* [What is expected]
Reproduce the records below exactly, but only between the lines holding "C210: 10uF (plus" and "F202: 500mA (VEXT, W3) -> none", inclusive.
Start of Provided entries
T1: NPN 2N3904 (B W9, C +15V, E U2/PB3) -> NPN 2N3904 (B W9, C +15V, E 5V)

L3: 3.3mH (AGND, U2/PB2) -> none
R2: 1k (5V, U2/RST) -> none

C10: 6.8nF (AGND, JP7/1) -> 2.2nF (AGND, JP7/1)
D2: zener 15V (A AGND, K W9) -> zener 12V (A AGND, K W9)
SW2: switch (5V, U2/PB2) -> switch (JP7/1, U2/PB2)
End of Provided entries
Start of Provided entries
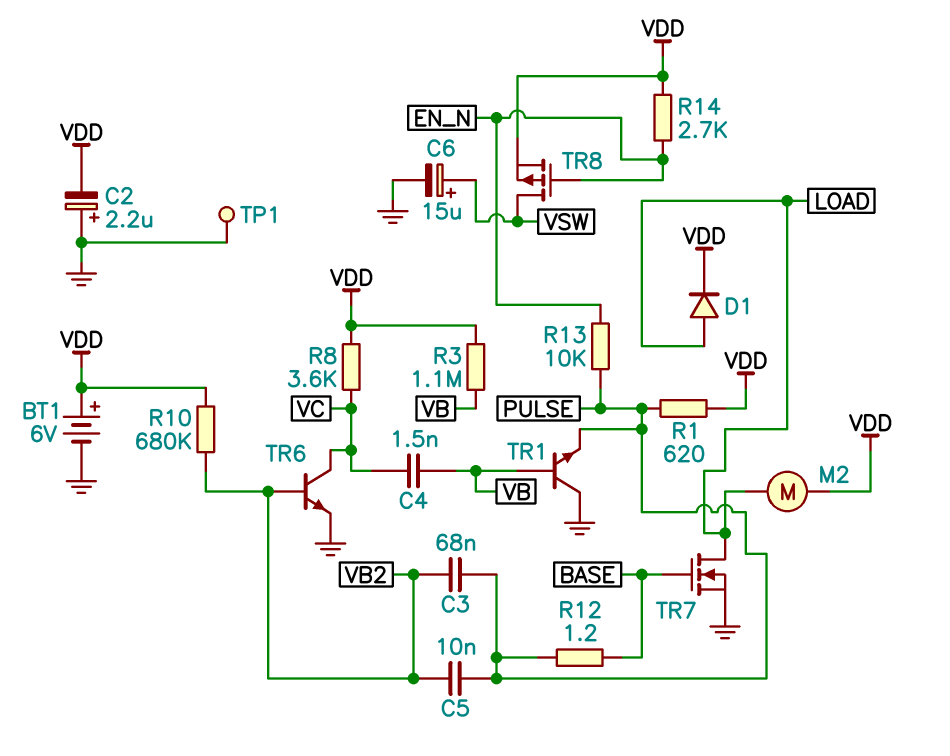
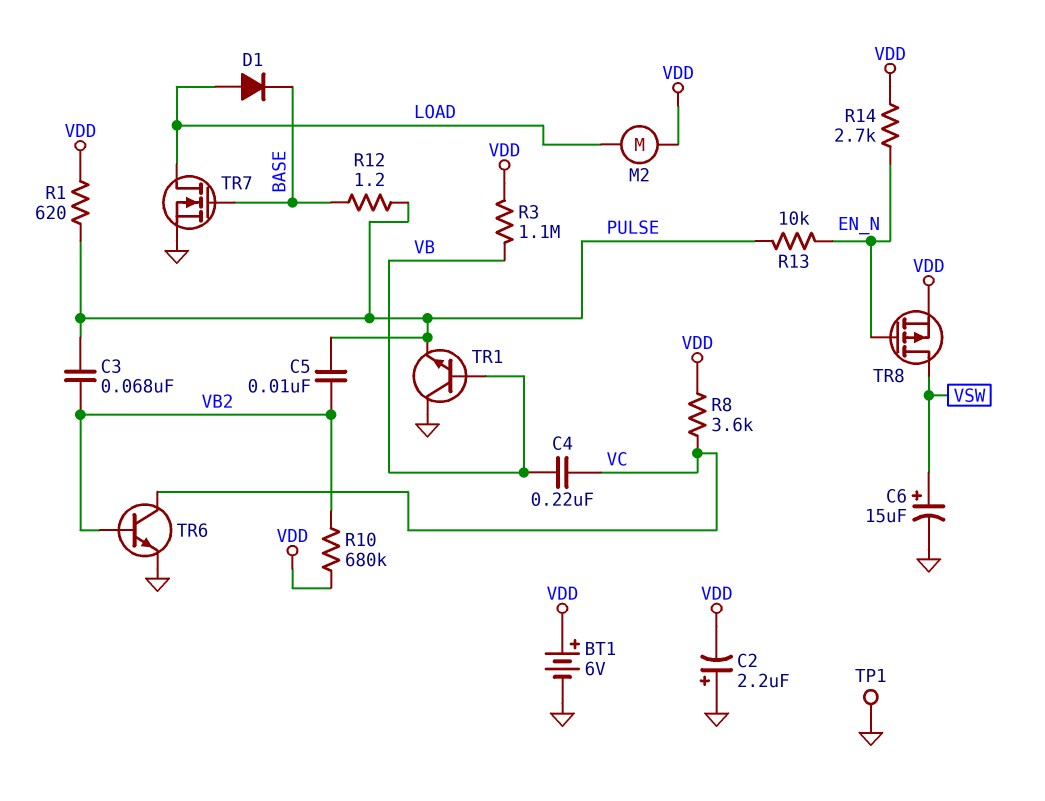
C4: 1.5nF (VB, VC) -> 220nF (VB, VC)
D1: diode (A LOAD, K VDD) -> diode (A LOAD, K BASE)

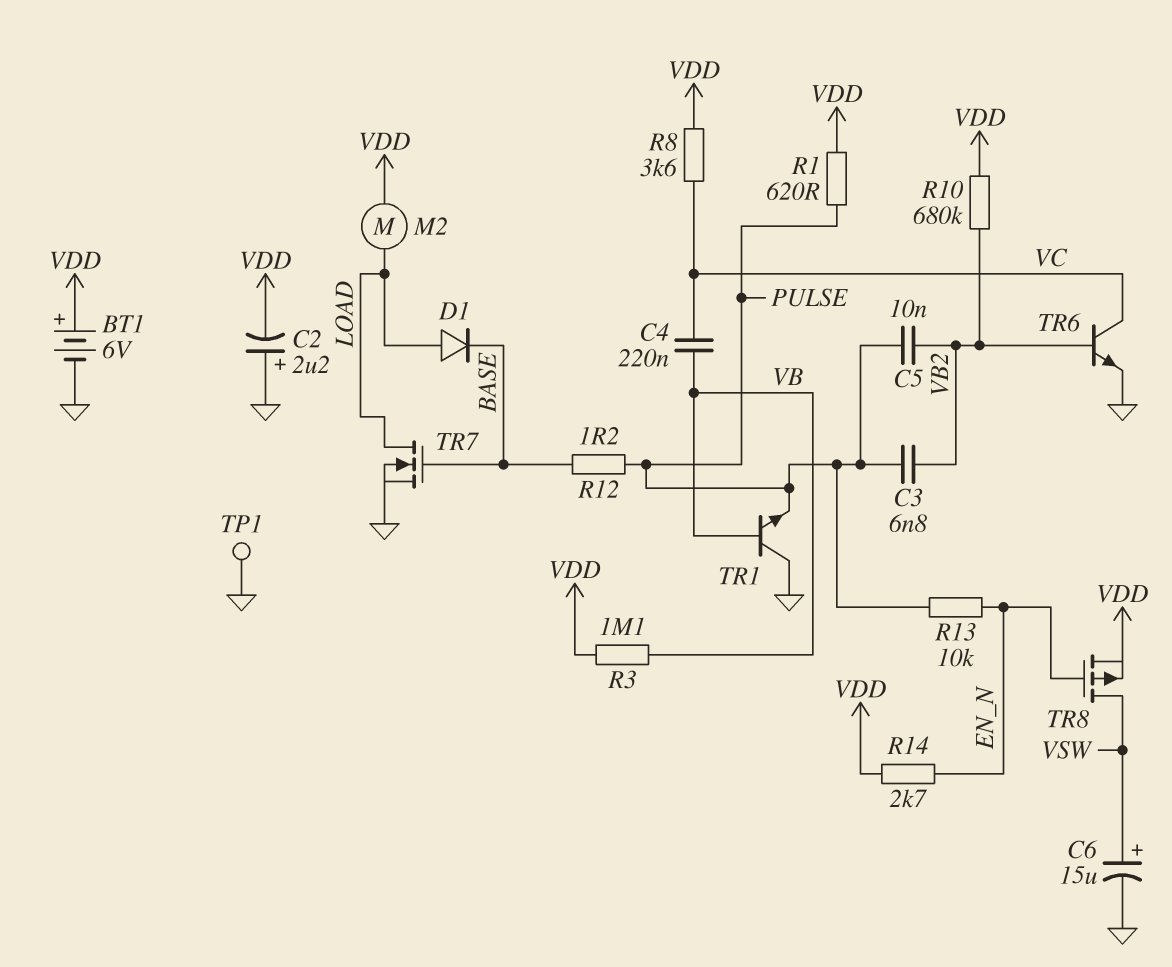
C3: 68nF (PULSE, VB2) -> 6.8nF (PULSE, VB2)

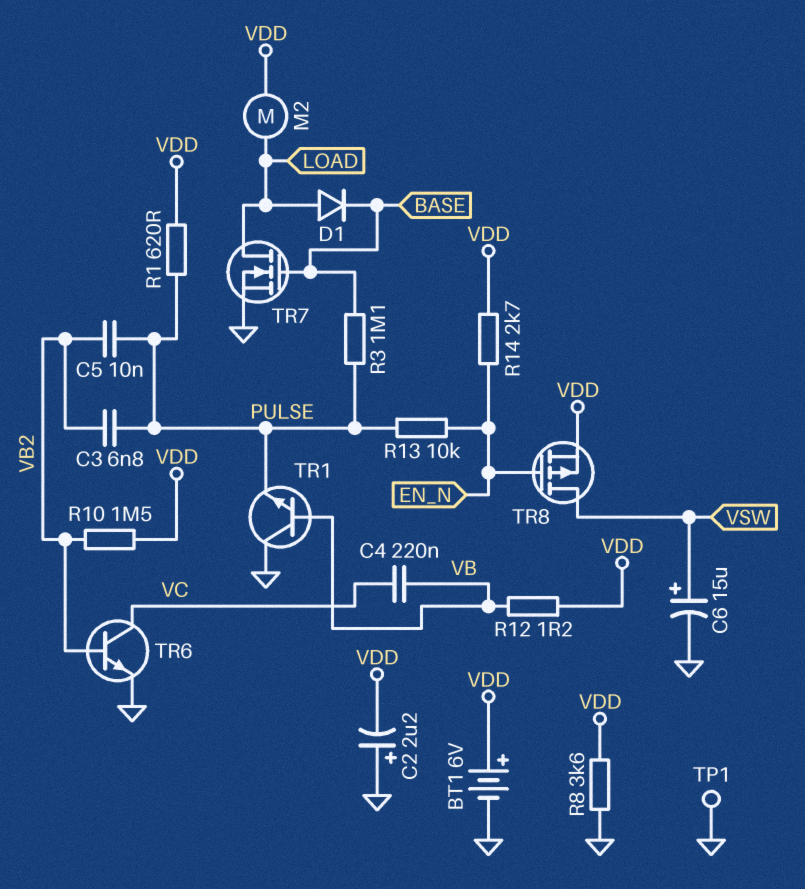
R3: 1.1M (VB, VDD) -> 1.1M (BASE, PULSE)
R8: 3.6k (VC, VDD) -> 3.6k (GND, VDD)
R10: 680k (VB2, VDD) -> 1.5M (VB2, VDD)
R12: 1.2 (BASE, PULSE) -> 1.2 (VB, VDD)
End of Provided entries
Start of Provided entries
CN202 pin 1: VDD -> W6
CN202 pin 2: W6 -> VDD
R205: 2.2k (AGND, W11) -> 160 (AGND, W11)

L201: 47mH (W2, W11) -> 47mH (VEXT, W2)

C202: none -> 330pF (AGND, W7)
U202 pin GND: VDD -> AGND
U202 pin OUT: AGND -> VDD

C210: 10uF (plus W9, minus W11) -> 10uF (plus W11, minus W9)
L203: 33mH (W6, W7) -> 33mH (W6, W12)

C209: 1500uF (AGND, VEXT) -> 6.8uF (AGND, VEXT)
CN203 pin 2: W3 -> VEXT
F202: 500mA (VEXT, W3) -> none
End of Provided entries
* [Answer for this exercise]
C210: 10uF (plus W9, minus W11) -> 10uF (plus W11, minus W9)
L203: 33mH (W6, W7) -> 33mH (W6, W12)

C209: 1500uF (AGND, VEXT) -> 6.8uF (AGND, VEXT)
CN203 pin 2: W3 -> VEXT
F202: 500mA (VEXT, W3) -> none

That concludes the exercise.